| AIM OF THE EXERCISE |
Locate, in the data below, the line that contains "AUDIO2 pin TX: 9 -> A0" and the line that contains "PIXELS pin VCC: 5V -> none"; reproduce exactly those two lines and every line between them, nothing more.

....

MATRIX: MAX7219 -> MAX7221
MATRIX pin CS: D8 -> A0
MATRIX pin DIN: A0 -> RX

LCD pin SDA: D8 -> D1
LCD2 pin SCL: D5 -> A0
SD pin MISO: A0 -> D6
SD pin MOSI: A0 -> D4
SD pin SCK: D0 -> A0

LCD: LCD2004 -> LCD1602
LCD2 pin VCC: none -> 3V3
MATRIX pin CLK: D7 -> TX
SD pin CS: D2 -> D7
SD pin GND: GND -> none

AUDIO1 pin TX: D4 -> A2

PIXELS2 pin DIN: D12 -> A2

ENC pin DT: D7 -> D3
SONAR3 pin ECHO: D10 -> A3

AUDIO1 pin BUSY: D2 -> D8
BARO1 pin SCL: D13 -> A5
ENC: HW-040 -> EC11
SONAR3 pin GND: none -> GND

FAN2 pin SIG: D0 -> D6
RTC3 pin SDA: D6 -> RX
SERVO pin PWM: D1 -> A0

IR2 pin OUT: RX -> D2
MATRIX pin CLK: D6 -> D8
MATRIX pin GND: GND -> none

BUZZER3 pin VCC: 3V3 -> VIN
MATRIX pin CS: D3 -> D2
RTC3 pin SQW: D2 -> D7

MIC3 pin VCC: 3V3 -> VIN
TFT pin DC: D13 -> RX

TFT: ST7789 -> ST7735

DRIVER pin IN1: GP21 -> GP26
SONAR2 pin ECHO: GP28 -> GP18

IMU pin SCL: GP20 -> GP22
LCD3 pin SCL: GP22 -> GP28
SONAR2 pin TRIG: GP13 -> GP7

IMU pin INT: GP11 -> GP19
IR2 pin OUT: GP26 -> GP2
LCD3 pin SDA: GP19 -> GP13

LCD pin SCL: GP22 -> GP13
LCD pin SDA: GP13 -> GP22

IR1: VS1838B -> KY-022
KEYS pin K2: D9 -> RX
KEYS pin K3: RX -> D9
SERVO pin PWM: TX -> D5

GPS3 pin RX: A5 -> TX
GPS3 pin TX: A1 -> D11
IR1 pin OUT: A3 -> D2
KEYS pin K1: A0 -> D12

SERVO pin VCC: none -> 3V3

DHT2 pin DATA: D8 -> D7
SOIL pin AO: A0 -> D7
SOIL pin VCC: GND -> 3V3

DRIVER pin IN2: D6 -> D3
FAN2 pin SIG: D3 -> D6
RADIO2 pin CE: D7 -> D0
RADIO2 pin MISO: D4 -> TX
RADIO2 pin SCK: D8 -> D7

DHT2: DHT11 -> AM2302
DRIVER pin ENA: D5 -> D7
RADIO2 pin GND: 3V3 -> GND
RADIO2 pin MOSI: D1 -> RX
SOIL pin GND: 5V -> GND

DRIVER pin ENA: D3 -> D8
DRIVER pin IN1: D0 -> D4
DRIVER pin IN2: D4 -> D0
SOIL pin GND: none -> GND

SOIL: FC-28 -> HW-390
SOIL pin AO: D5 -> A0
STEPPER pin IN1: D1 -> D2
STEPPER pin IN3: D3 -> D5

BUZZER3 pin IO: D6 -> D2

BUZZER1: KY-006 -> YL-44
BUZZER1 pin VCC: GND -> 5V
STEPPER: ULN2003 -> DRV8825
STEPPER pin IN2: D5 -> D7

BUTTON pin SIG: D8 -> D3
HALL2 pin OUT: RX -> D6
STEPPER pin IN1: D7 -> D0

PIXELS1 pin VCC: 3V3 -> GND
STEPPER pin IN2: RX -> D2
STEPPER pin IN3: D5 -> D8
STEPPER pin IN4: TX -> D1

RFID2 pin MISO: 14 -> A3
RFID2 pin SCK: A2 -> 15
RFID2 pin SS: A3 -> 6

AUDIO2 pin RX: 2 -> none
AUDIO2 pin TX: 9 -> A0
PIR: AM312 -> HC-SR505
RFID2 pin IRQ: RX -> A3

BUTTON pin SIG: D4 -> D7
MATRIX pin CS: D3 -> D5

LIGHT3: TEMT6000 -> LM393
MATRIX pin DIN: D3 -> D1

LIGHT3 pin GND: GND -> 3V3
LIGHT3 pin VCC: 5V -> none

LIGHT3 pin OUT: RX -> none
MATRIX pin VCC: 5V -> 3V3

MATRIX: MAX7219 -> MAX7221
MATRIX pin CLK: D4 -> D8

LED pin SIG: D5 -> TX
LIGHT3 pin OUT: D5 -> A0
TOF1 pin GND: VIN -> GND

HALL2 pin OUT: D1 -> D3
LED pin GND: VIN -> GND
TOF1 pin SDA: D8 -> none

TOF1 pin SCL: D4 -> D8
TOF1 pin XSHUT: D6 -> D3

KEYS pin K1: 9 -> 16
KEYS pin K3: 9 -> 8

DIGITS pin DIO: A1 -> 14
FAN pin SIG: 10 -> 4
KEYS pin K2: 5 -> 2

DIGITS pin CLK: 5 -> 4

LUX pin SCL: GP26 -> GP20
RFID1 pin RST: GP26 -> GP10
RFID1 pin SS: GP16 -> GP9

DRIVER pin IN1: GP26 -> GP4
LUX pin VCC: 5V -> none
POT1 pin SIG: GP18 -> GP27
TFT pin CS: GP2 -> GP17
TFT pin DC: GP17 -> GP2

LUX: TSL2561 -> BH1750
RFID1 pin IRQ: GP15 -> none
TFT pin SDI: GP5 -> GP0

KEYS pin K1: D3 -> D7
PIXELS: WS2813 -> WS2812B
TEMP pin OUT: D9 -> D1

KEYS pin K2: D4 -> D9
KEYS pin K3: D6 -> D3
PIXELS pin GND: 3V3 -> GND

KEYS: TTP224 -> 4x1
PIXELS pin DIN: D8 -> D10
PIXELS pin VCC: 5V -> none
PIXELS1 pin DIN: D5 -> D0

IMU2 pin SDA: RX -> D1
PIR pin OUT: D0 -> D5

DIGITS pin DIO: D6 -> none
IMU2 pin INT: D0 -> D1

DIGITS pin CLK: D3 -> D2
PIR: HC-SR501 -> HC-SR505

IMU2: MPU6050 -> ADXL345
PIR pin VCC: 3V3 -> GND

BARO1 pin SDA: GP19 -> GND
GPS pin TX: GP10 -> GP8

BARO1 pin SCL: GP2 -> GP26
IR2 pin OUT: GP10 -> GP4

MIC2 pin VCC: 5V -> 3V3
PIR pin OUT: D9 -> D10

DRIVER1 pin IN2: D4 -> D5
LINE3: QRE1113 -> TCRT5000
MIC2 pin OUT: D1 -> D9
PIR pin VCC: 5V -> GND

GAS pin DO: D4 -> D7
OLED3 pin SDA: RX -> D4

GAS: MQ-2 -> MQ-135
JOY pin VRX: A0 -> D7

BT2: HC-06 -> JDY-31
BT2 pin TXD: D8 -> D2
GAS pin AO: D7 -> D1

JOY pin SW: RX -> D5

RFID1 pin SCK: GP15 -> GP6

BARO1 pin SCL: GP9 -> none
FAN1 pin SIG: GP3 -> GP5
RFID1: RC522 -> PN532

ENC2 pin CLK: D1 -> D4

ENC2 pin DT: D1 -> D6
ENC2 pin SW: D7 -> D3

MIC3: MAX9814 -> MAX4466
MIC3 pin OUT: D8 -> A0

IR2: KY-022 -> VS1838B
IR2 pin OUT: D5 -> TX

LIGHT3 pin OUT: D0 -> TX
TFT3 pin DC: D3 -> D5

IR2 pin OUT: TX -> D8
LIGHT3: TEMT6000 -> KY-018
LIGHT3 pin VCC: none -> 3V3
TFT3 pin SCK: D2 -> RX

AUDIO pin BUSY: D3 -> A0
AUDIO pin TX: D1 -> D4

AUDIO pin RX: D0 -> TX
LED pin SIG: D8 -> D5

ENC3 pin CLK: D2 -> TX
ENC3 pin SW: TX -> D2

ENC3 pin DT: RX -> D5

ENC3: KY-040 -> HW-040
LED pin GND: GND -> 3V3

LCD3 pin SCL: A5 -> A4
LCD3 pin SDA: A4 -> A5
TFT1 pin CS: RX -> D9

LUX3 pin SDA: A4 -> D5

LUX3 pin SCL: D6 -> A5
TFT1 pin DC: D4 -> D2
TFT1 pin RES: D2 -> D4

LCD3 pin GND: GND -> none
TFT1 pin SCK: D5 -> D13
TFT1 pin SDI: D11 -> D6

....

| SOLVED EXERCISE |
AUDIO2 pin TX: 9 -> A0
PIR: AM312 -> HC-SR505
RFID2 pin IRQ: RX -> A3

BUTTON pin SIG: D4 -> D7
MATRIX pin CS: D3 -> D5

LIGHT3: TEMT6000 -> LM393
MATRIX pin DIN: D3 -> D1

LIGHT3 pin GND: GND -> 3V3
LIGHT3 pin VCC: 5V -> none

LIGHT3 pin OUT: RX -> none
MATRIX pin VCC: 5V -> 3V3

MATRIX: MAX7219 -> MAX7221
MATRIX pin CLK: D4 -> D8

LED pin SIG: D5 -> TX
LIGHT3 pin OUT: D5 -> A0
TOF1 pin GND: VIN -> GND

HALL2 pin OUT: D1 -> D3
LED pin GND: VIN -> GND
TOF1 pin SDA: D8 -> none

TOF1 pin SCL: D4 -> D8
TOF1 pin XSHUT: D6 -> D3

KEYS pin K1: 9 -> 16
KEYS pin K3: 9 -> 8

DIGITS pin DIO: A1 -> 14
FAN pin SIG: 10 -> 4
KEYS pin K2: 5 -> 2

DIGITS pin CLK: 5 -> 4

LUX pin SCL: GP26 -> GP20
RFID1 pin RST: GP26 -> GP10
RFID1 pin SS: GP16 -> GP9

DRIVER pin IN1: GP26 -> GP4
LUX pin VCC: 5V -> none
POT1 pin SIG: GP18 -> GP27
TFT pin CS: GP2 -> GP17
TFT pin DC: GP17 -> GP2

LUX: TSL2561 -> BH1750
RFID1 pin IRQ: GP15 -> none
TFT pin SDI: GP5 -> GP0

KEYS pin K1: D3 -> D7
PIXELS: WS2813 -> WS2812B
TEMP pin OUT: D9 -> D1

KEYS pin K2: D4 -> D9
KEYS pin K3: D6 -> D3
PIXELS pin GND: 3V3 -> GND

KEYS: TTP224 -> 4x1
PIXELS pin DIN: D8 -> D10
PIXELS pin VCC: 5V -> none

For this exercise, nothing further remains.